*Aim of the task*
Below is a listing; restate from it, character for character, the lines beginning at the line holding "purple dumbbell [267,212,323,262]" and ending at the line holding "pink fork [86,317,142,389]", both included.

*Material provided*
·····

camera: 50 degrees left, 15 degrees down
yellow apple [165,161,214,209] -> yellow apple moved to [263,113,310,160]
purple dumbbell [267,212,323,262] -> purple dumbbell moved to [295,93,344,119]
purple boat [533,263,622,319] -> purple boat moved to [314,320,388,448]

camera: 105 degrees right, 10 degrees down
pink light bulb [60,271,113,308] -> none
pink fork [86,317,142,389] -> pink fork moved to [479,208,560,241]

·····

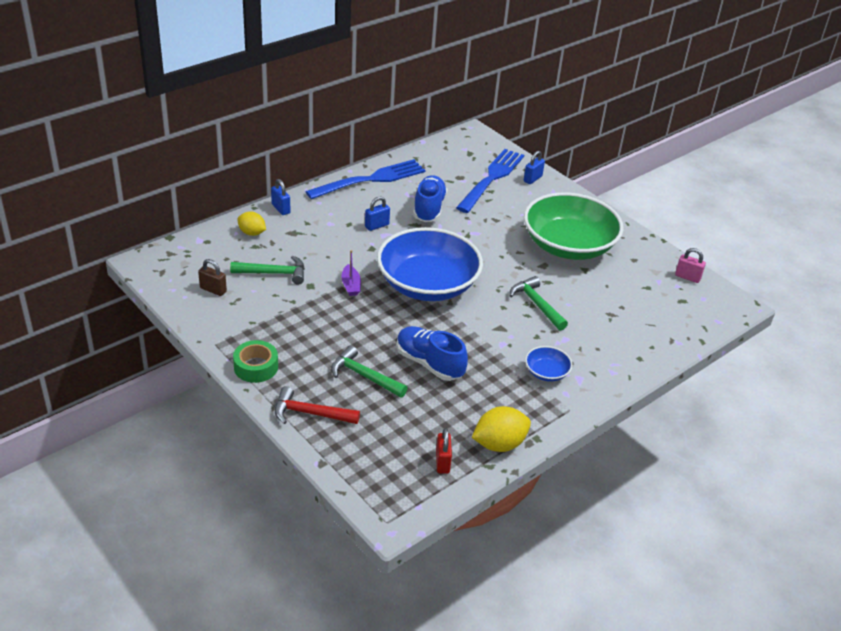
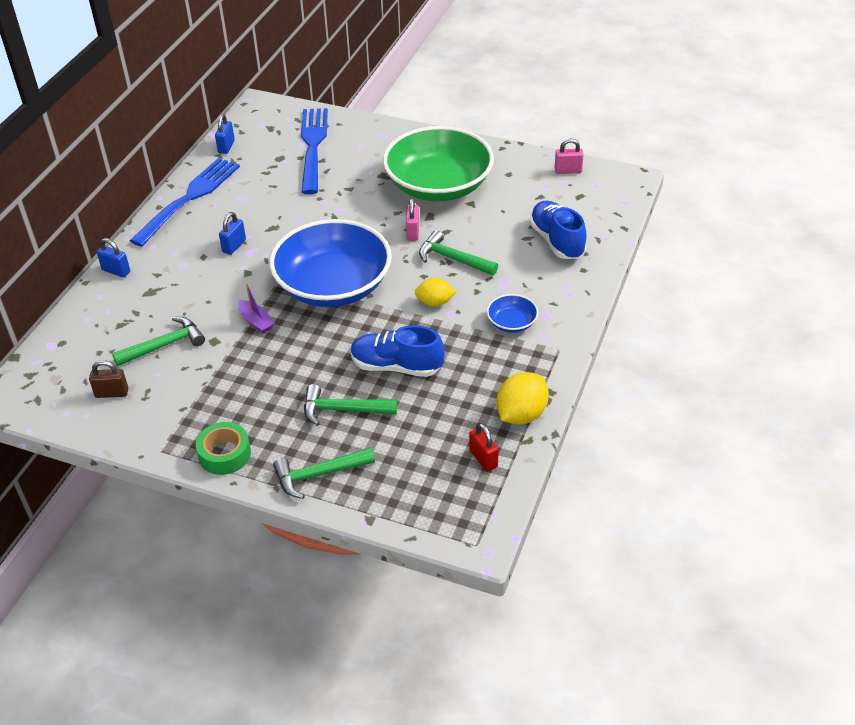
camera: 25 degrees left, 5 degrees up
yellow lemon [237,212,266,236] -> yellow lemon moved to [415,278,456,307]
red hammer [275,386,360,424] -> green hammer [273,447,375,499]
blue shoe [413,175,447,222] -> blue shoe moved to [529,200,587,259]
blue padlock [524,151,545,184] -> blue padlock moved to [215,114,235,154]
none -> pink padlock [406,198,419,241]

·····

*Result of the task*
purple dumbbell [267,212,323,262] -> purple dumbbell moved to [295,93,344,119]
purple boat [533,263,622,319] -> purple boat moved to [314,320,388,448]

camera: 105 degrees right, 10 degrees down
pink light bulb [60,271,113,308] -> none
pink fork [86,317,142,389] -> pink fork moved to [479,208,560,241]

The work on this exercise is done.